## Task goal
Below are the records; print them again exactly and omit the pictures.

## Dataset
..............................

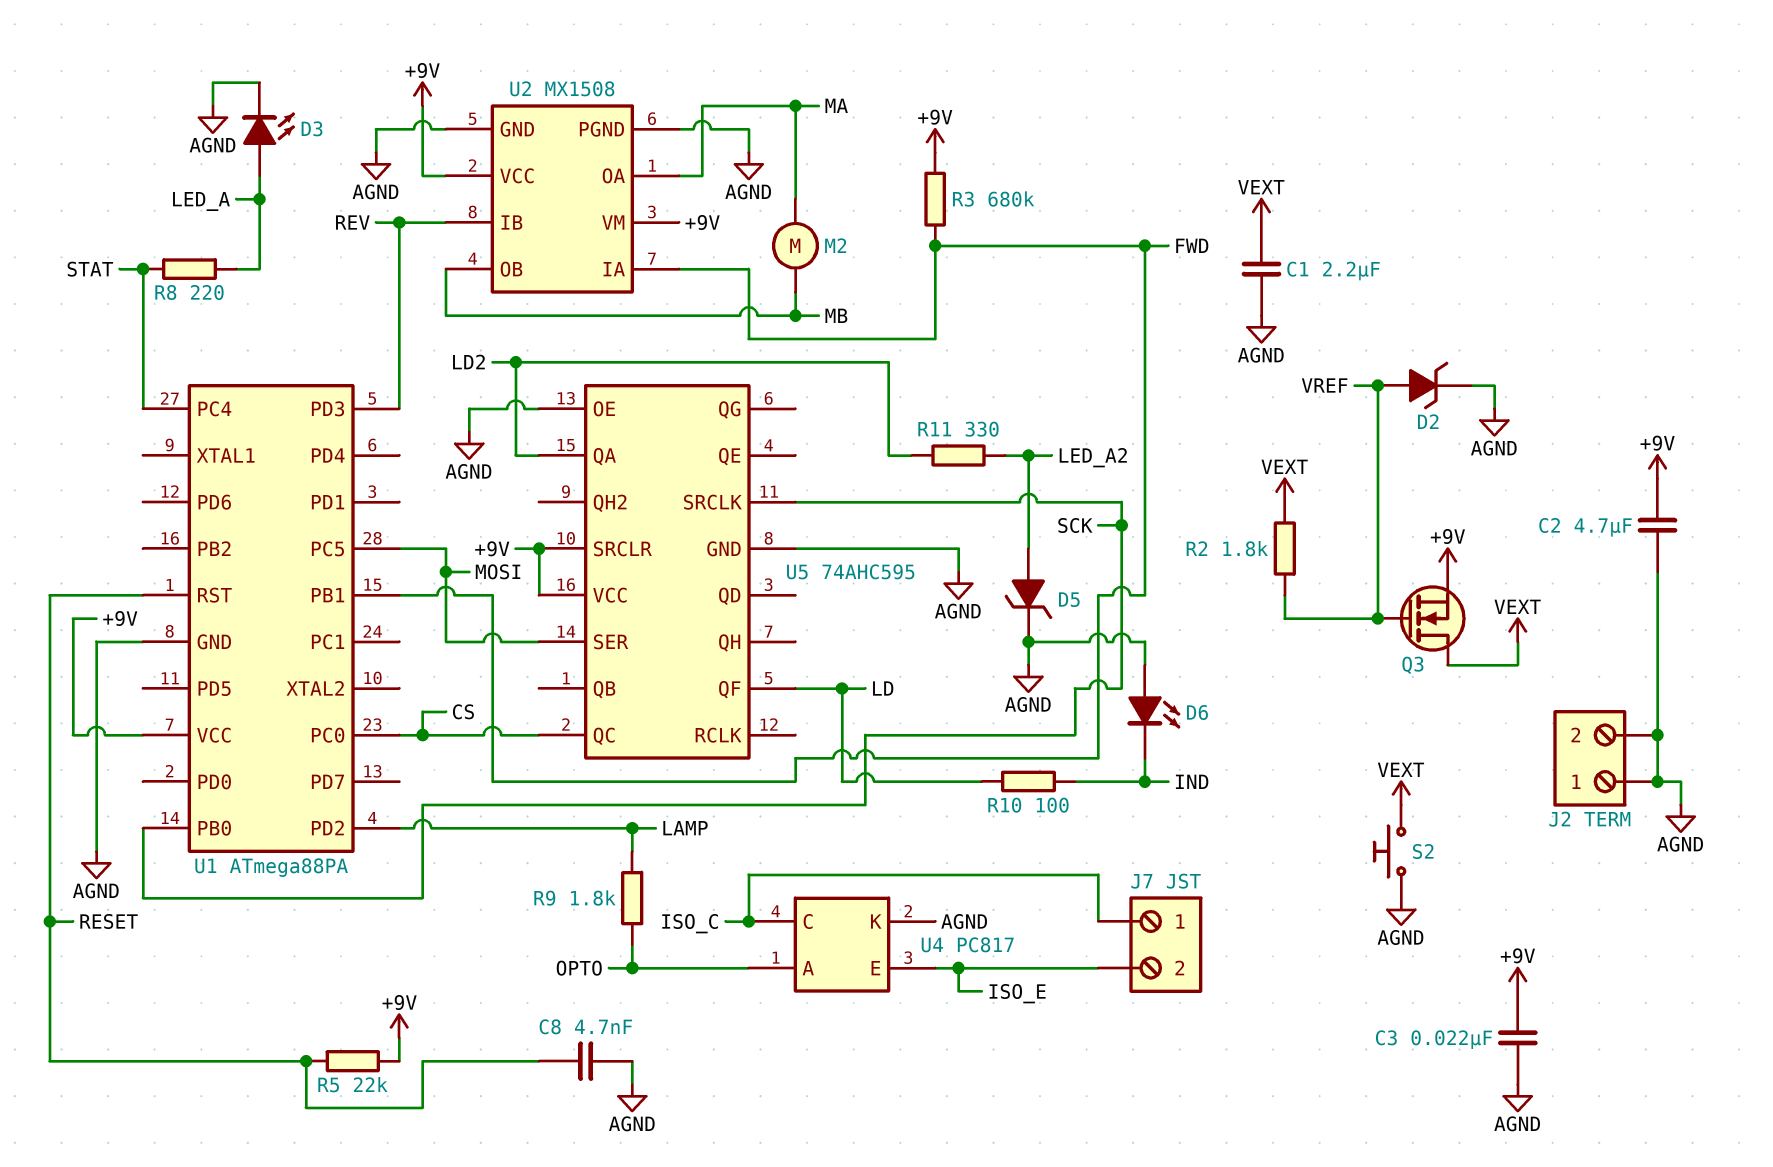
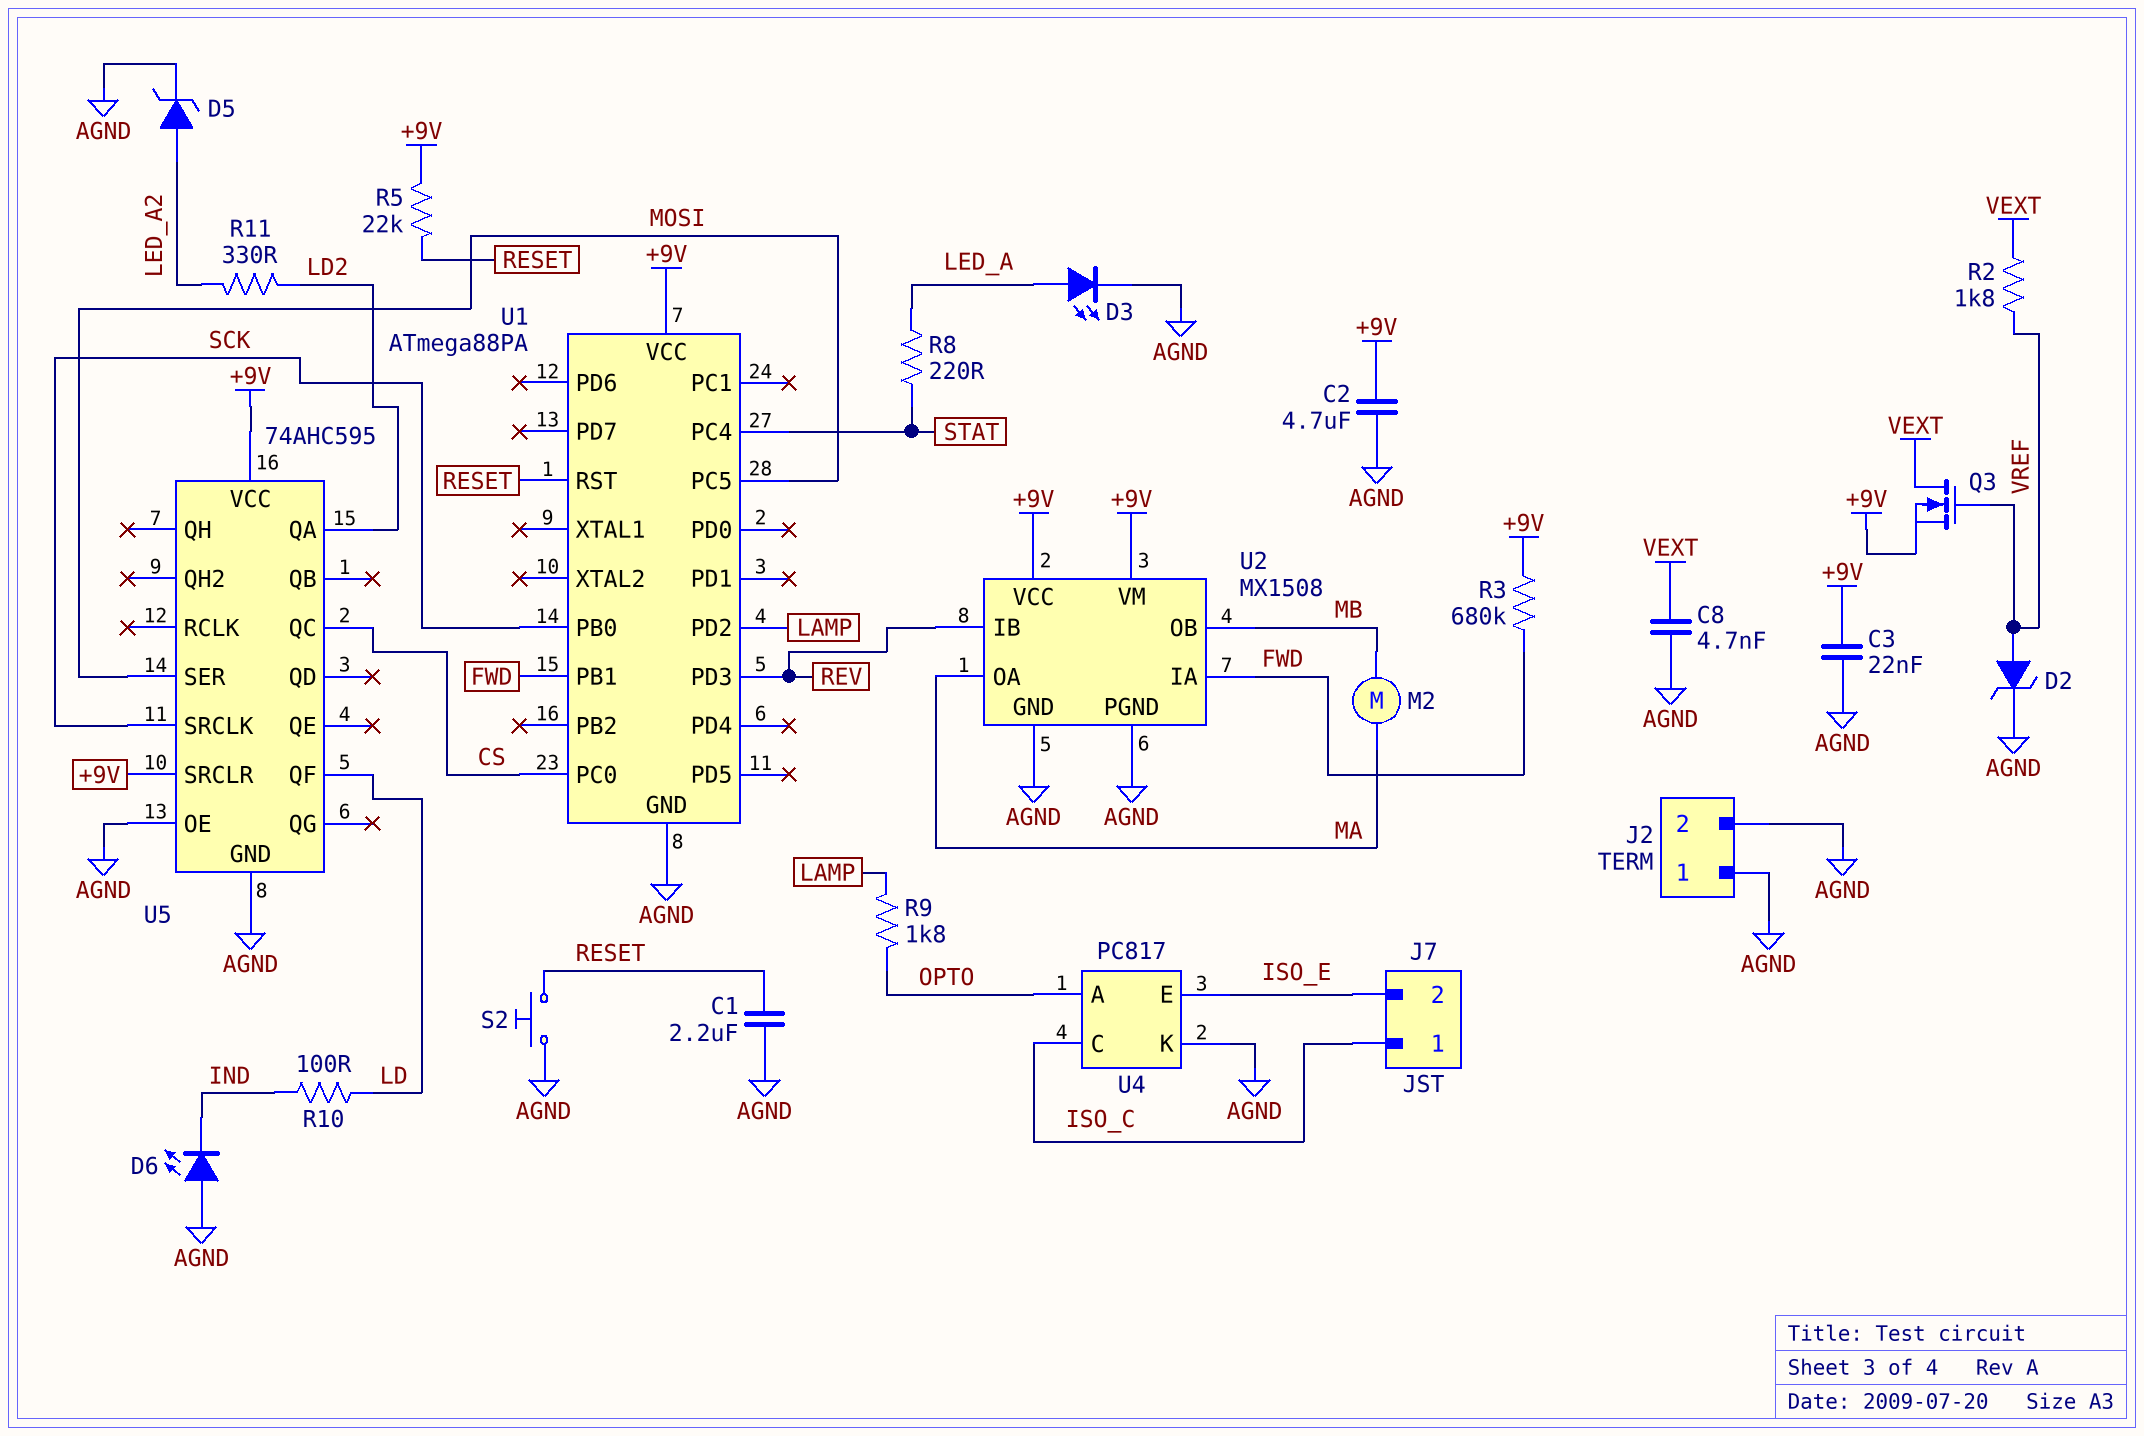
C1: 2.2uF (AGND, VEXT) -> 2.2uF (AGND, RESET)
C8: 4.7nF (AGND, RESET) -> 4.7nF (AGND, VEXT)
S2: button (AGND, VEXT) -> button (AGND, RESET)

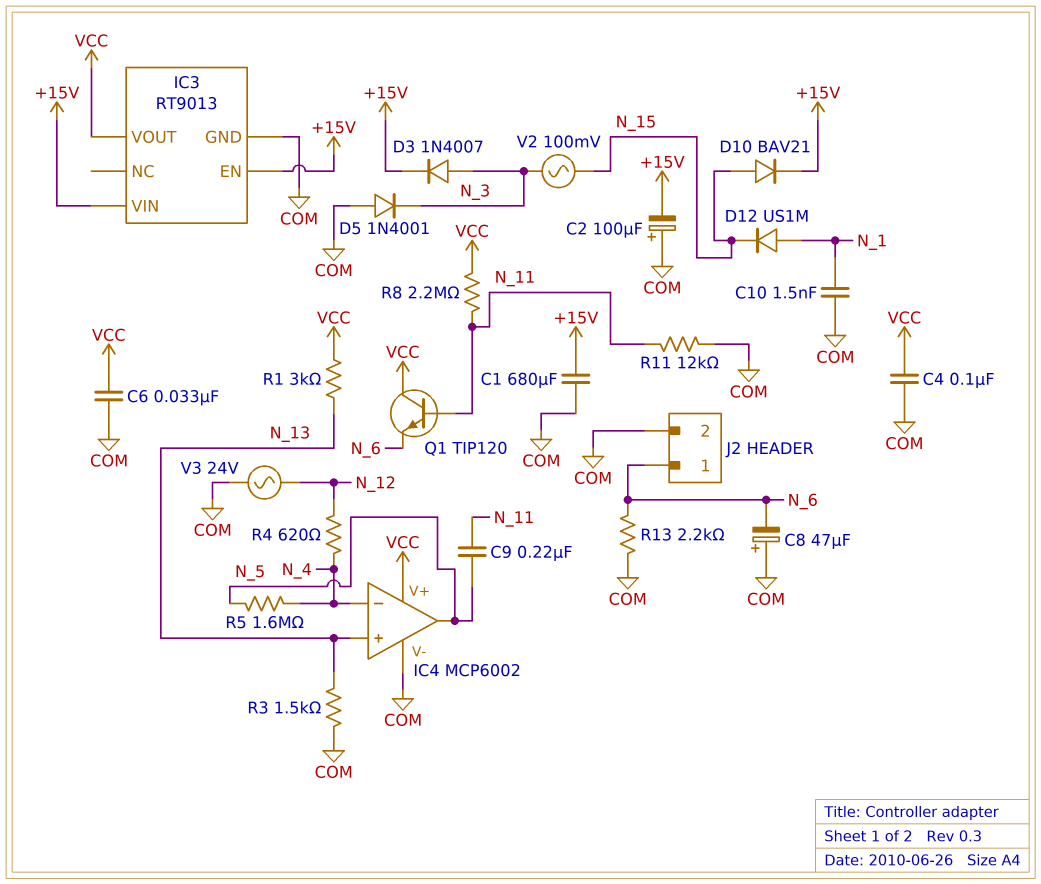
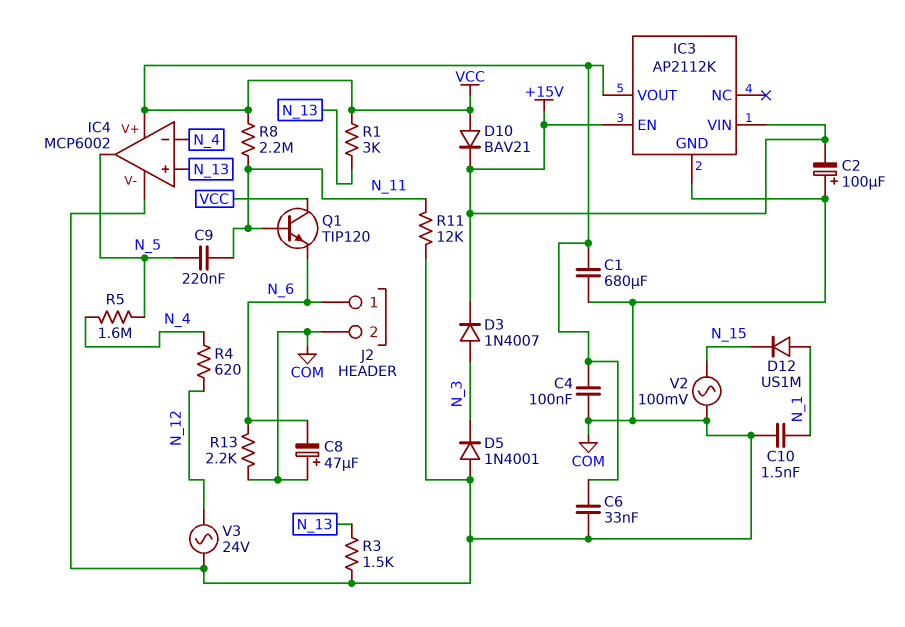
C1: 680uF (+15V, COM) -> 680uF (COM, VCC)
D10: diode BAV21 (A N_15, K +15V) -> diode BAV21 (A VCC, K +15V)
IC3: RT9013 -> AP2112K
V2: AC 100mV (N_3, N_15) -> AC 100mV (COM, N_15)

..............................

## Response area
C1: 2.2uF (AGND, VEXT) -> 2.2uF (AGND, RESET)
C8: 4.7nF (AGND, RESET) -> 4.7nF (AGND, VEXT)
S2: button (AGND, VEXT) -> button (AGND, RESET)

C1: 680uF (+15V, COM) -> 680uF (COM, VCC)
D10: diode BAV21 (A N_15, K +15V) -> diode BAV21 (A VCC, K +15V)
IC3: RT9013 -> AP2112K
V2: AC 100mV (N_3, N_15) -> AC 100mV (COM, N_15)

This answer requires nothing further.